Starting at the line below holding "(229, 421) = (195, 443): yellow" and stopping at the line holding "(478, 112) = (377, 93): orange", print every line exactly, both ends included, and leave the rest out.

• DATA EXCERPTS:
· · · · · · ·
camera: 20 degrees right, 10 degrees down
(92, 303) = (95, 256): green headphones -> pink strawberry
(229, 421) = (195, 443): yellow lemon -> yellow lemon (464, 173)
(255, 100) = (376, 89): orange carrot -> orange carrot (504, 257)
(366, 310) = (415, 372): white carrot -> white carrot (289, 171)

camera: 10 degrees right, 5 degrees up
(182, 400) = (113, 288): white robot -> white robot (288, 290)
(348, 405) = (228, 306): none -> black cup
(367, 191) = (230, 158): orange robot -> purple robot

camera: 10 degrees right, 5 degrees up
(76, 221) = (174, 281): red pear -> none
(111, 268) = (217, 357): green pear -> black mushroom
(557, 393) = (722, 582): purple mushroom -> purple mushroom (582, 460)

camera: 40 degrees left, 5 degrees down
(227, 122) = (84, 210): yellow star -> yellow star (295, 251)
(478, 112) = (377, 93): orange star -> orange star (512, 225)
· · · · · · ·
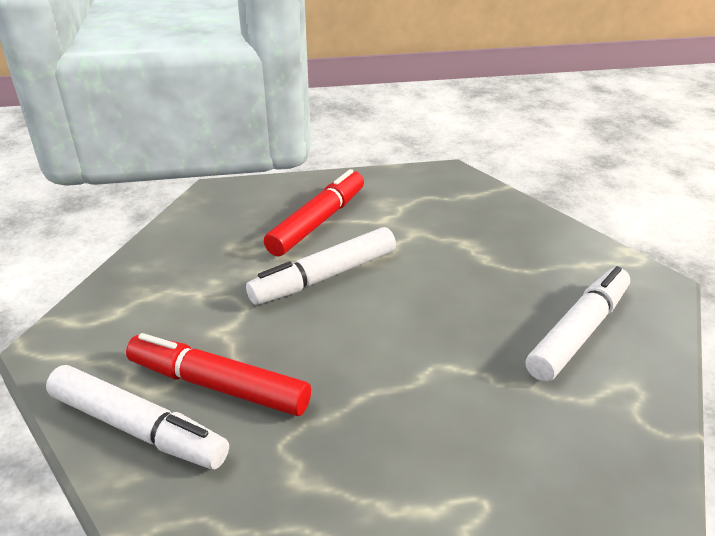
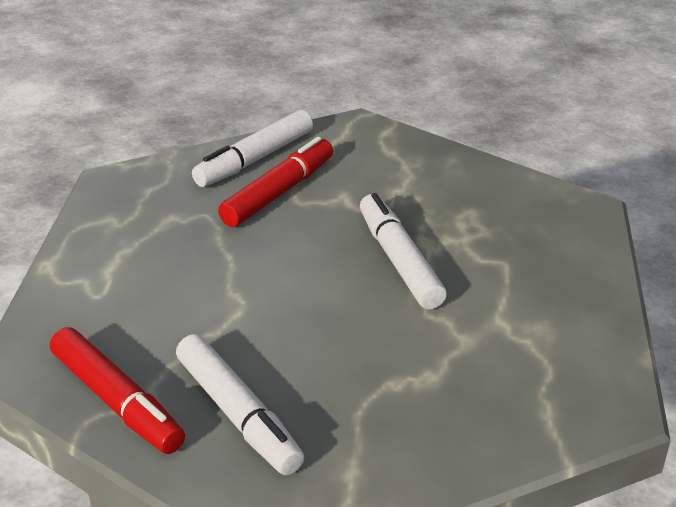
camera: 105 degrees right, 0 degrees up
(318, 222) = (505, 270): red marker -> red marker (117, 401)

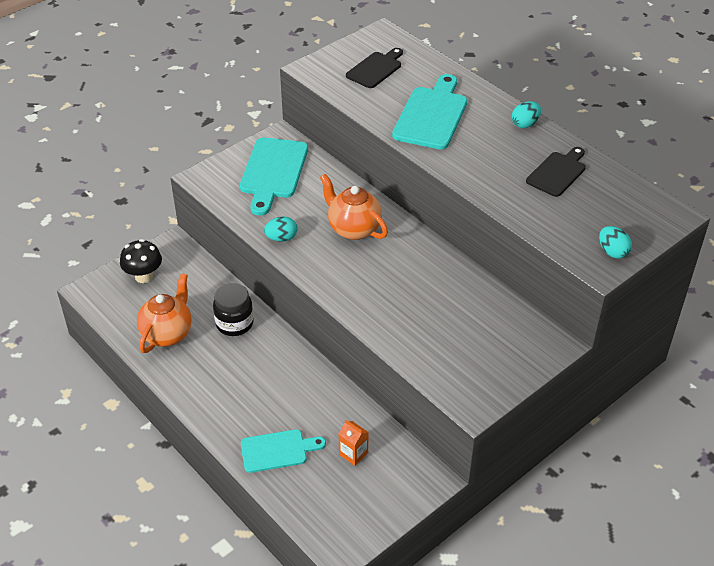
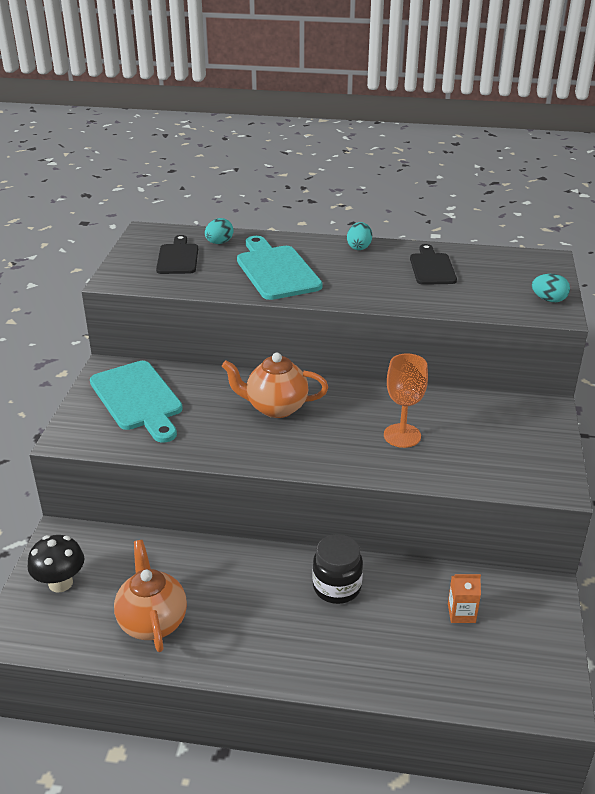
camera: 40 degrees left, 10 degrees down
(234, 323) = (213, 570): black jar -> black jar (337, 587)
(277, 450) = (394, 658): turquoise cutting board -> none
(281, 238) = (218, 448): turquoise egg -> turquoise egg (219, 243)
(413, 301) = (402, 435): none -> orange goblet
· · · · · · ·
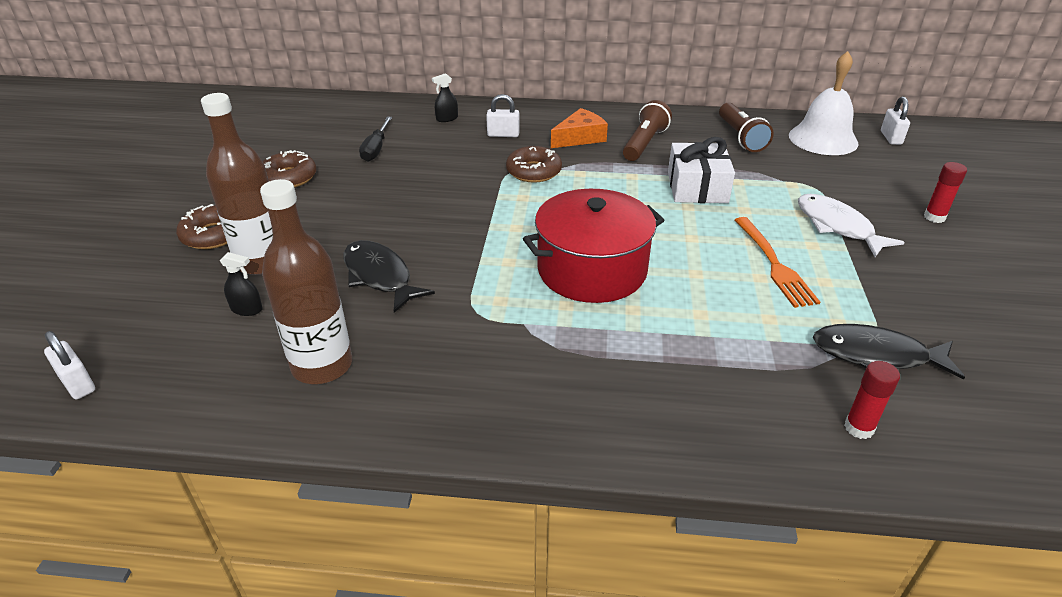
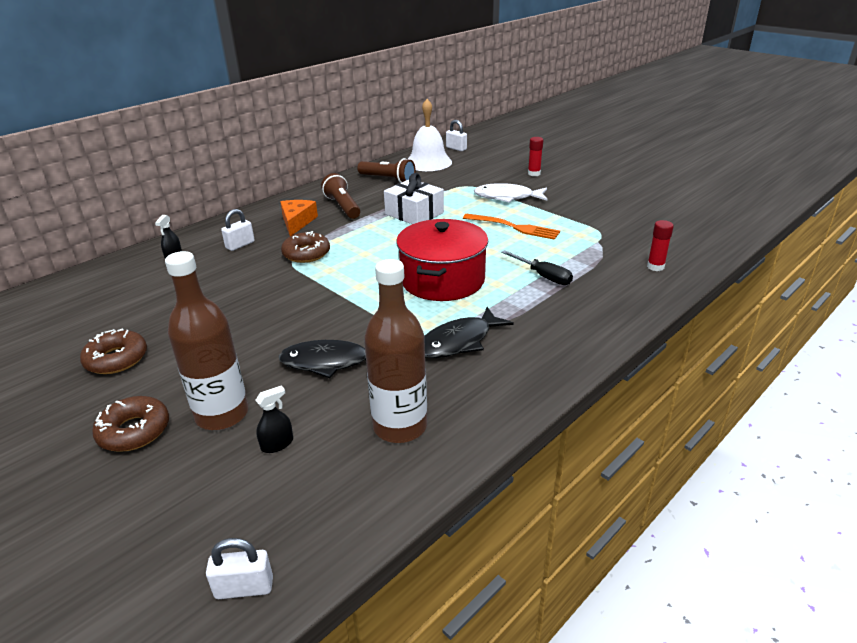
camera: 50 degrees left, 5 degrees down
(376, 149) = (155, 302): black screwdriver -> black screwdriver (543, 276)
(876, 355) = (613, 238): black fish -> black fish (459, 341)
· · · · · · ·
• EXPECTED ANSWER:
(229, 421) = (195, 443): yellow lemon -> yellow lemon (464, 173)
(255, 100) = (376, 89): orange carrot -> orange carrot (504, 257)
(366, 310) = (415, 372): white carrot -> white carrot (289, 171)

camera: 10 degrees right, 5 degrees up
(182, 400) = (113, 288): white robot -> white robot (288, 290)
(348, 405) = (228, 306): none -> black cup
(367, 191) = (230, 158): orange robot -> purple robot

camera: 10 degrees right, 5 degrees up
(76, 221) = (174, 281): red pear -> none
(111, 268) = (217, 357): green pear -> black mushroom
(557, 393) = (722, 582): purple mushroom -> purple mushroom (582, 460)

camera: 40 degrees left, 5 degrees down
(227, 122) = (84, 210): yellow star -> yellow star (295, 251)
(478, 112) = (377, 93): orange star -> orange star (512, 225)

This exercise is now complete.